_Your assignment_: The stretch from the line with "turquoise button [310,278,342,306]" through the line with "red hat [529,58,650,168]" in the records below: write it out exactly, and nothing else.

_Data for analysis_:
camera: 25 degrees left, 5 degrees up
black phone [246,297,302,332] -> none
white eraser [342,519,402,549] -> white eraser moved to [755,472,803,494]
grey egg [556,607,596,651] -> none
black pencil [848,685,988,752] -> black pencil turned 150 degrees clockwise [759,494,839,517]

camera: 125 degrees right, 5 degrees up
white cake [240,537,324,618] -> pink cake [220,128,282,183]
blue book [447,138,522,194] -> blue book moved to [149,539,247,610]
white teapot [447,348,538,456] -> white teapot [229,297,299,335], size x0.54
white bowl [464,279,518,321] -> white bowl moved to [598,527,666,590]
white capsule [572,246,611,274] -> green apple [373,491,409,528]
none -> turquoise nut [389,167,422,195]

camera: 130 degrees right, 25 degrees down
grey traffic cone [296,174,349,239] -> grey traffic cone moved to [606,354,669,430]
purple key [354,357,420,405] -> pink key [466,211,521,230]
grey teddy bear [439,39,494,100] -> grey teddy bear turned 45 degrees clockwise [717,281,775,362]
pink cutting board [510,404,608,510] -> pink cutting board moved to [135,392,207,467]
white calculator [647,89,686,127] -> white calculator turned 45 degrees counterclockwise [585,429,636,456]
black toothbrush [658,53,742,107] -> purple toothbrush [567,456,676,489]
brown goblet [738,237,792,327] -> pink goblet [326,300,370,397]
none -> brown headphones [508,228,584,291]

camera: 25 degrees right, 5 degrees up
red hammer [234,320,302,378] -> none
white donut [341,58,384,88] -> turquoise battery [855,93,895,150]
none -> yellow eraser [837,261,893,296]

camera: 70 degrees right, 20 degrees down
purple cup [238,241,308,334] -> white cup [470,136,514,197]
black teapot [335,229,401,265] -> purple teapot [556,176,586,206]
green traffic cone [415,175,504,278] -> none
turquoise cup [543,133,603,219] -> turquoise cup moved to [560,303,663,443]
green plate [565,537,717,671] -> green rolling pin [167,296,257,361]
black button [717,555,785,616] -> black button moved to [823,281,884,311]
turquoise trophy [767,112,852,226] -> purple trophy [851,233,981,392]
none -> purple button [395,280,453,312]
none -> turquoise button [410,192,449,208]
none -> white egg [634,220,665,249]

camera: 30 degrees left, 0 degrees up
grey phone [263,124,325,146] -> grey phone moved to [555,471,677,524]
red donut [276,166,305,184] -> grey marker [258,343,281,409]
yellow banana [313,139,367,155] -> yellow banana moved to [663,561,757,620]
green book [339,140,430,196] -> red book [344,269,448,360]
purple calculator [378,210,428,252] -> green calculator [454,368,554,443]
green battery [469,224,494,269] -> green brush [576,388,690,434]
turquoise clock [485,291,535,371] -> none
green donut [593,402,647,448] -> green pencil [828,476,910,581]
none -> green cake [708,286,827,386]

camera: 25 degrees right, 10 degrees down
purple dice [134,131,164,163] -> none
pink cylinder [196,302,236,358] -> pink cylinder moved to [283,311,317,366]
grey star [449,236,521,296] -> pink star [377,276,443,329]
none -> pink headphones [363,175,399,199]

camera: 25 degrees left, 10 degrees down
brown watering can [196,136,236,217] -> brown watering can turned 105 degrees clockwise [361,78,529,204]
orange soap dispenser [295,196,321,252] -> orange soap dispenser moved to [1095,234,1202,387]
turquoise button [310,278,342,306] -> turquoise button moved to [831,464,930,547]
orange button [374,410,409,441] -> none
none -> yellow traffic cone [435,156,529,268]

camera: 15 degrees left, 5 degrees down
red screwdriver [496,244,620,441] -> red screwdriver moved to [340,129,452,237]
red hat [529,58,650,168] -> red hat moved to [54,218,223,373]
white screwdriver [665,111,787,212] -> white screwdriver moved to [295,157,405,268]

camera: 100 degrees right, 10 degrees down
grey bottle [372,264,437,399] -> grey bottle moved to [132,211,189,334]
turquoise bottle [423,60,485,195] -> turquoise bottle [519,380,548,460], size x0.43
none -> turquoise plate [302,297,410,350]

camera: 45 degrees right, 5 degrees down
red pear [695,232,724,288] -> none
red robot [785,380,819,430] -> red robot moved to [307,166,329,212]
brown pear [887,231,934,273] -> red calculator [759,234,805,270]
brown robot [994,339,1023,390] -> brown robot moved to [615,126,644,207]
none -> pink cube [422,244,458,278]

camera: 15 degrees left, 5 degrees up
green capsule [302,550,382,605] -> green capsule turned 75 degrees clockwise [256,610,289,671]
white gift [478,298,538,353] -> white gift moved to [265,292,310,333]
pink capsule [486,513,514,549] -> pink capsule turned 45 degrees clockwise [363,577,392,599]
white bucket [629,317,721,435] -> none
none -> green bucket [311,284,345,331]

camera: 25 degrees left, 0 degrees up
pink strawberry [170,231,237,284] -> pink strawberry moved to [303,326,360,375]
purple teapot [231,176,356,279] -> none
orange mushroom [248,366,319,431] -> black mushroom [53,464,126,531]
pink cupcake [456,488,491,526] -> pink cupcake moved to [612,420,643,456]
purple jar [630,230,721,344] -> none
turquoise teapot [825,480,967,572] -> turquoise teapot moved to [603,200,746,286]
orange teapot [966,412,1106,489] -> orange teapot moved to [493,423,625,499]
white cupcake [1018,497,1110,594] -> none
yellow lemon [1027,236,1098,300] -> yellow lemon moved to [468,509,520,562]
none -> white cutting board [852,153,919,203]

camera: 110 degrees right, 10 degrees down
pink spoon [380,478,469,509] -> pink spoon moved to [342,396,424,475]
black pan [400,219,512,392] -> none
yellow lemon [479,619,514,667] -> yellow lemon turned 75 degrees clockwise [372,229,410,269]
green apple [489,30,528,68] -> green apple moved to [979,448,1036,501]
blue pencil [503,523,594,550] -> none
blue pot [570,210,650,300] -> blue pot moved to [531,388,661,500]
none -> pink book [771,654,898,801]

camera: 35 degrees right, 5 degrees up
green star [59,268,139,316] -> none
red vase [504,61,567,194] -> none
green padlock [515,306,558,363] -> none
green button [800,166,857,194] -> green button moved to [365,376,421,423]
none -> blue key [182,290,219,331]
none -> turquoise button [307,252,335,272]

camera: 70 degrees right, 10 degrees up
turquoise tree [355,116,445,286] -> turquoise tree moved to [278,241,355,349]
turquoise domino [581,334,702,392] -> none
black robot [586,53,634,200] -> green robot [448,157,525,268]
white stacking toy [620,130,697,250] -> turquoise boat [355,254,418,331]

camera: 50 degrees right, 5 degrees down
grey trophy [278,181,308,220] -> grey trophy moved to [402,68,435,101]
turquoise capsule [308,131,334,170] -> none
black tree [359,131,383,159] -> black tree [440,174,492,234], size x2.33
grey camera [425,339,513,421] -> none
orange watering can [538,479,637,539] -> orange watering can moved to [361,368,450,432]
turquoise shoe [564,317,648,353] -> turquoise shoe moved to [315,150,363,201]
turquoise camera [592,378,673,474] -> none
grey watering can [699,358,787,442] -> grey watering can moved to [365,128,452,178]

_Result for this task_:
turquoise button [310,278,342,306] -> turquoise button moved to [831,464,930,547]
orange button [374,410,409,441] -> none
none -> yellow traffic cone [435,156,529,268]

camera: 15 degrees left, 5 degrees down
red screwdriver [496,244,620,441] -> red screwdriver moved to [340,129,452,237]
red hat [529,58,650,168] -> red hat moved to [54,218,223,373]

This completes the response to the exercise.